───── Listed entries ─────

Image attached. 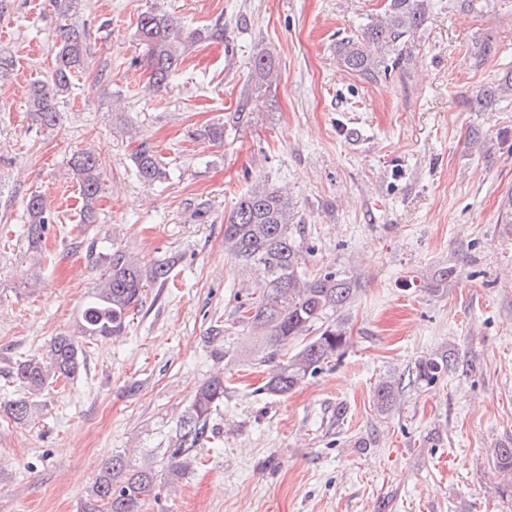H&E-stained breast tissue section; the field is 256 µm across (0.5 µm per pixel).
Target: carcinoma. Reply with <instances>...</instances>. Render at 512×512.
I'll list each match as a JSON object with an SVG mask.
<instances>
[{
  "instance_id": "carcinoma-1",
  "label": "carcinoma",
  "mask_w": 512,
  "mask_h": 512,
  "mask_svg": "<svg viewBox=\"0 0 512 512\" xmlns=\"http://www.w3.org/2000/svg\"><path fill=\"white\" fill-rule=\"evenodd\" d=\"M81 0H56L58 34L52 46L54 67L47 79L30 86L28 104L40 126L53 129L61 120L60 99L85 70L88 46L85 28L76 19ZM388 18L363 39L344 38L338 44L340 63L351 72L373 76L381 60L377 52L394 51L399 41L415 33L425 20V0H387ZM224 39V25L205 33H185L171 14L149 11L141 15L135 31L144 47L148 81L161 89L168 86L185 49L197 37ZM252 72L260 80L276 72L268 54L252 60ZM140 179L148 183L166 178L150 144L144 142L133 156ZM70 168L79 182L81 212L85 223L94 222L102 189L99 157L90 150L73 153ZM29 222L23 237L32 249L41 247L51 209L42 194H31L25 203ZM295 206L279 190L256 185L240 196L224 221V249L237 266L256 277L259 289L247 294L236 308L235 322L258 335L263 363H275L263 385L268 394L284 395L305 379L314 376L333 358L342 355L347 334L342 323L332 319L351 301L356 292L354 280L334 272L311 276L304 270L303 242L293 230ZM88 260L105 267L104 277L89 295L76 320L74 331L56 336L47 350L15 360L6 359L5 380L23 389V395L8 400L6 410L18 423L29 421L36 410L32 396L59 379H71L86 356V345L98 338L124 333L130 313L143 304L147 282L165 281L171 271L167 262L148 269L126 251L112 247L104 251L97 244L88 246ZM226 327L209 328L208 343L214 357L222 359ZM305 343L293 355L288 344ZM458 364L451 349L432 353L415 363V380L430 385ZM399 397V385L391 380L374 390L377 411L392 409ZM224 403V377L213 376L195 391L188 406L178 416L167 438V469L159 474L147 464L133 466L123 453L113 454L95 478L83 512H142L158 479L170 483L182 479L197 458V449L210 442L212 419ZM497 468L512 472V444L495 449Z\"/></svg>"
}]
</instances>
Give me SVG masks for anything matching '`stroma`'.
Returning a JSON list of instances; mask_svg holds the SVG:
<instances>
[{"label": "stroma", "mask_w": 512, "mask_h": 512, "mask_svg": "<svg viewBox=\"0 0 512 512\" xmlns=\"http://www.w3.org/2000/svg\"><path fill=\"white\" fill-rule=\"evenodd\" d=\"M385 5L82 0L89 66L49 130L27 101L52 70L56 10L0 0V51L15 59L0 76V358L72 331L104 273L86 259L92 240L147 266L176 260L121 336L87 345L79 376L38 396L31 422L0 408V512H78L116 451L165 470L177 416L218 373L215 438L143 512H512V474L494 454L512 442V96L475 104L512 71V0H426L423 25L378 74L348 71L338 42L384 23ZM151 9L188 33L224 22L223 39L186 46L159 91L134 36ZM259 53L278 80L253 76ZM144 142L167 171L152 185L131 161ZM84 149L102 161L93 224L81 221L68 166ZM259 183L291 196L307 273L358 285L336 314L343 355L285 396L261 389L271 366L234 322L249 283L224 251L225 218ZM33 193L54 216L47 261L22 237ZM217 323L229 329L221 360L205 341ZM447 347L459 370L410 381L417 360ZM387 378L400 393L381 414L373 394Z\"/></svg>", "instance_id": "35a3bbf8"}]
</instances>
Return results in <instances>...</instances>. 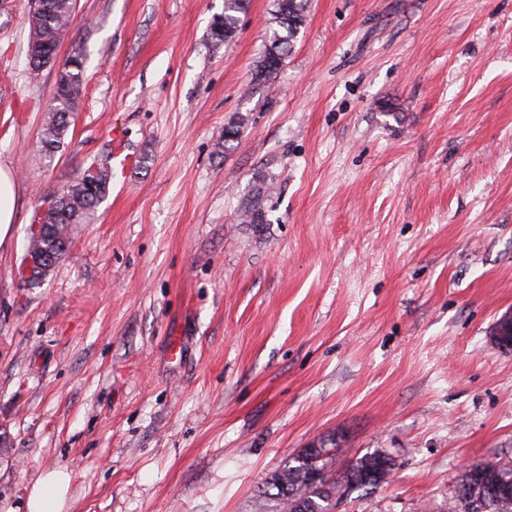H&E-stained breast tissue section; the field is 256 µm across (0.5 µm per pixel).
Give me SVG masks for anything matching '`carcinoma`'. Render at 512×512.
<instances>
[{
    "instance_id": "1",
    "label": "carcinoma",
    "mask_w": 512,
    "mask_h": 512,
    "mask_svg": "<svg viewBox=\"0 0 512 512\" xmlns=\"http://www.w3.org/2000/svg\"><path fill=\"white\" fill-rule=\"evenodd\" d=\"M249 0H224L222 22L209 29V39L214 45L232 40L238 30L240 17ZM309 0H276L270 19L271 36L264 52L256 61L253 81L265 84L283 66L291 50V42L305 25ZM75 0H37V8L28 20V60L33 77H38L52 56L58 51L62 38L69 31L75 13ZM77 67L57 78L55 98L48 112L40 148L51 158L64 143L72 124L78 101L73 89L84 86V57L79 51L72 53ZM241 121L224 127V140L217 143L216 154L224 153L228 144L239 134ZM112 178L107 161L85 168L76 180L46 196L51 201L41 219V238L32 245H41L55 255V260L35 271L28 279H21L23 286L33 287L41 282L65 256L71 244L73 230L106 198ZM329 442L303 449L297 457L274 472L267 488L276 493H265L272 502L271 512H336V495L350 494L355 490L378 487L370 474L385 470L375 451L356 459L338 474L332 469L333 454ZM448 512H512V465L477 463L467 470L458 488L448 500Z\"/></svg>"
}]
</instances>
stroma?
I'll return each mask as SVG.
<instances>
[{"instance_id": "stroma-1", "label": "stroma", "mask_w": 512, "mask_h": 512, "mask_svg": "<svg viewBox=\"0 0 512 512\" xmlns=\"http://www.w3.org/2000/svg\"><path fill=\"white\" fill-rule=\"evenodd\" d=\"M274 4L217 46L224 0H77L85 92L49 160L56 72L29 74L30 0H0V512L59 467L64 512H264L323 438L395 463L336 512H446L467 465L512 463V0H311L266 87ZM119 153L22 287L40 199ZM15 180L8 168L0 166V246L12 235L15 219Z\"/></svg>"}]
</instances>
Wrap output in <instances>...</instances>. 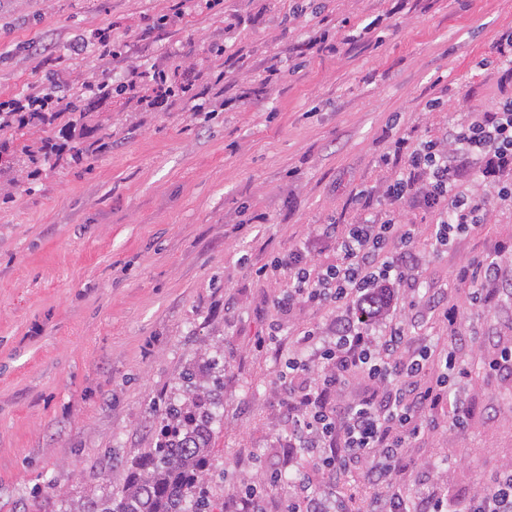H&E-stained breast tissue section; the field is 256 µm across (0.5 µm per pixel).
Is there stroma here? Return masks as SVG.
Here are the masks:
<instances>
[{"label":"stroma","mask_w":512,"mask_h":512,"mask_svg":"<svg viewBox=\"0 0 512 512\" xmlns=\"http://www.w3.org/2000/svg\"><path fill=\"white\" fill-rule=\"evenodd\" d=\"M173 3L0 0V102L64 77L63 108L89 112L103 145L44 165L34 181L18 163L0 171V194L12 196L0 202V512H85L153 447L184 368L215 356L224 397L204 484H223L224 512H235L241 480L281 461L289 439L281 362L302 331L328 338L355 316L304 304L283 313L274 300L286 279L258 268L295 247L312 264L337 262L317 228L355 223L363 189L384 218L396 138L428 141L470 109L512 101L499 51L512 0H224L178 18ZM369 23L368 40L343 44ZM105 28L116 57L72 54L74 37ZM323 34L326 50L313 44ZM272 64L280 80L258 89ZM155 67L192 81L204 111L149 85L101 102L81 93ZM247 87L250 98L225 110ZM395 217L416 228L420 289L395 287L389 319L404 323L407 349L453 352L466 372L455 389L473 410L464 432L439 410L403 449L396 483L468 498L512 470V378L488 367L512 340V206L493 204L486 224L445 250L431 238L432 210L407 203ZM477 256L496 264L491 308L455 279ZM432 299L457 310L455 325Z\"/></svg>","instance_id":"obj_1"}]
</instances>
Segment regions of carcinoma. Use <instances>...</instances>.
<instances>
[{
  "label": "carcinoma",
  "instance_id": "carcinoma-1",
  "mask_svg": "<svg viewBox=\"0 0 512 512\" xmlns=\"http://www.w3.org/2000/svg\"><path fill=\"white\" fill-rule=\"evenodd\" d=\"M59 114L29 112L20 117L0 113V133L27 128L42 129L54 124ZM93 130L87 125L86 113L73 112L59 130L60 141L49 149L52 140L16 148L8 138L0 139V159L7 164L24 158L27 176L35 178L41 166L65 157L79 162L98 150L91 140ZM184 398L170 401L161 414L156 445L126 469L116 490L95 502L88 512H184L183 502L195 498L193 512H213L208 496H195L203 475L211 466L213 414L207 403L220 396L223 382L218 376L182 373Z\"/></svg>",
  "mask_w": 512,
  "mask_h": 512
}]
</instances>
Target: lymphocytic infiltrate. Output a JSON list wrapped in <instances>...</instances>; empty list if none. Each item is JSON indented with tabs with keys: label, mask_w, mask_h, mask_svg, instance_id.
<instances>
[{
	"label": "lymphocytic infiltrate",
	"mask_w": 512,
	"mask_h": 512,
	"mask_svg": "<svg viewBox=\"0 0 512 512\" xmlns=\"http://www.w3.org/2000/svg\"><path fill=\"white\" fill-rule=\"evenodd\" d=\"M393 154L403 164L382 195L385 204L410 201L435 209L432 237L437 247H446L454 236L485 224L492 201L512 203L511 187L498 188L488 198L463 186L466 179L512 168V101L496 112L465 113L435 140L413 146L396 139ZM414 235L412 225L392 217L378 221L364 216L342 228L319 225V238L335 245L339 262L312 267L299 248L277 258L274 271L288 278V290L277 297V308L287 313L301 302L340 306L369 299L384 284L417 286ZM298 343L299 351L289 355L280 370L283 413L291 430L284 457L300 448L318 450L319 469L332 484L358 469L370 490L363 512H512V473L494 476L481 496L461 502L453 511L437 491L412 502L395 484L400 450L430 428L429 411L444 404L452 425L468 424L469 404L450 396L456 371L452 353L427 345L408 353L402 324H390L375 338L367 325L350 319L338 323L334 340H320L317 332L308 330ZM432 365L437 371L431 384L421 387L419 376ZM356 371L372 382V393L353 403L340 402L344 385ZM284 509L346 512V503L313 490L300 473Z\"/></svg>",
	"instance_id": "1"
}]
</instances>
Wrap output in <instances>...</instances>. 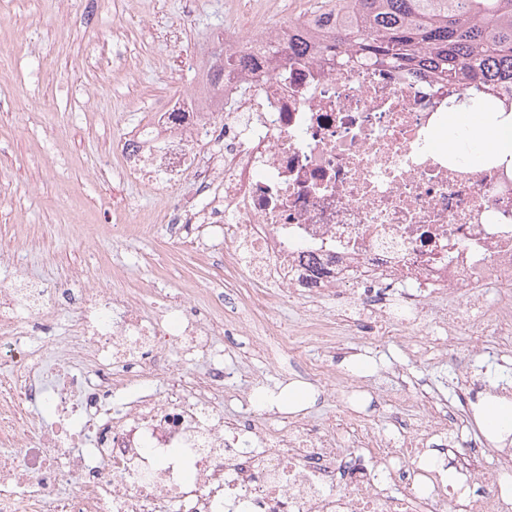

─────

Task to carry out:
Give the count of lines holding the word "JSON", with no other words.

Solved problem:
3